* Collected data
★ ★ ★ ★
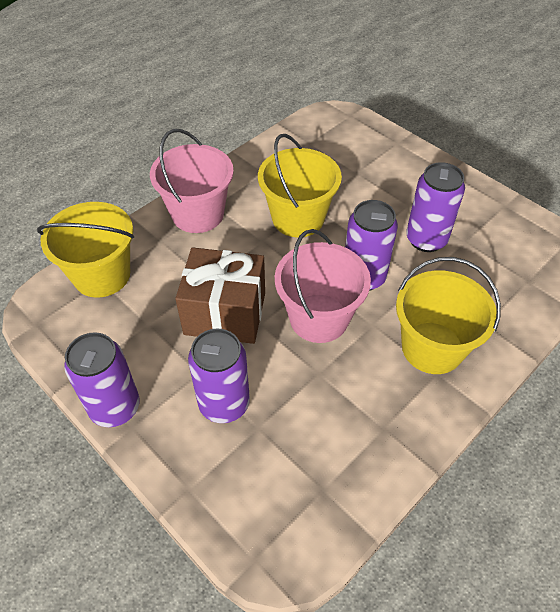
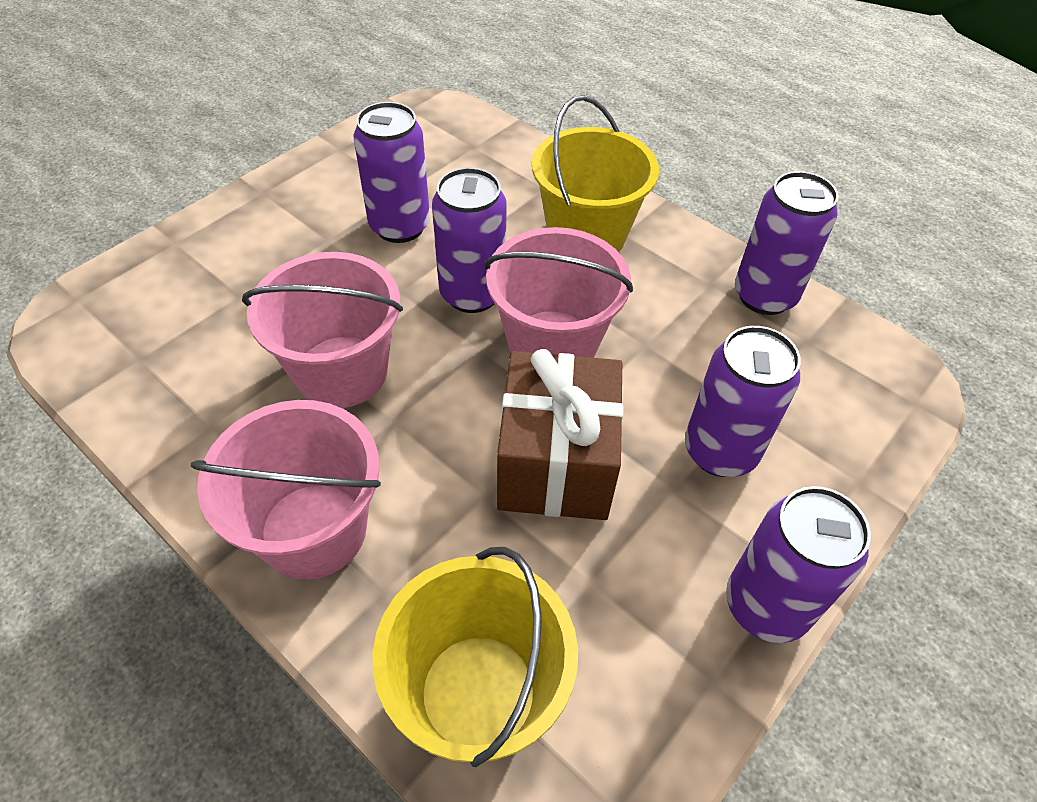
camera: 95 degrees left, 0 degrees up
(298, 218) = (341, 372): yellow bucket -> pink bucket
(372, 467) = (764, 296): none -> purple can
★ ★ ★ ★
* The problem
Set down, word for word, the full listing above, and carry over no pictures.

* Answer space
camera: 95 degrees left, 0 degrees up
(298, 218) = (341, 372): yellow bucket -> pink bucket
(372, 467) = (764, 296): none -> purple can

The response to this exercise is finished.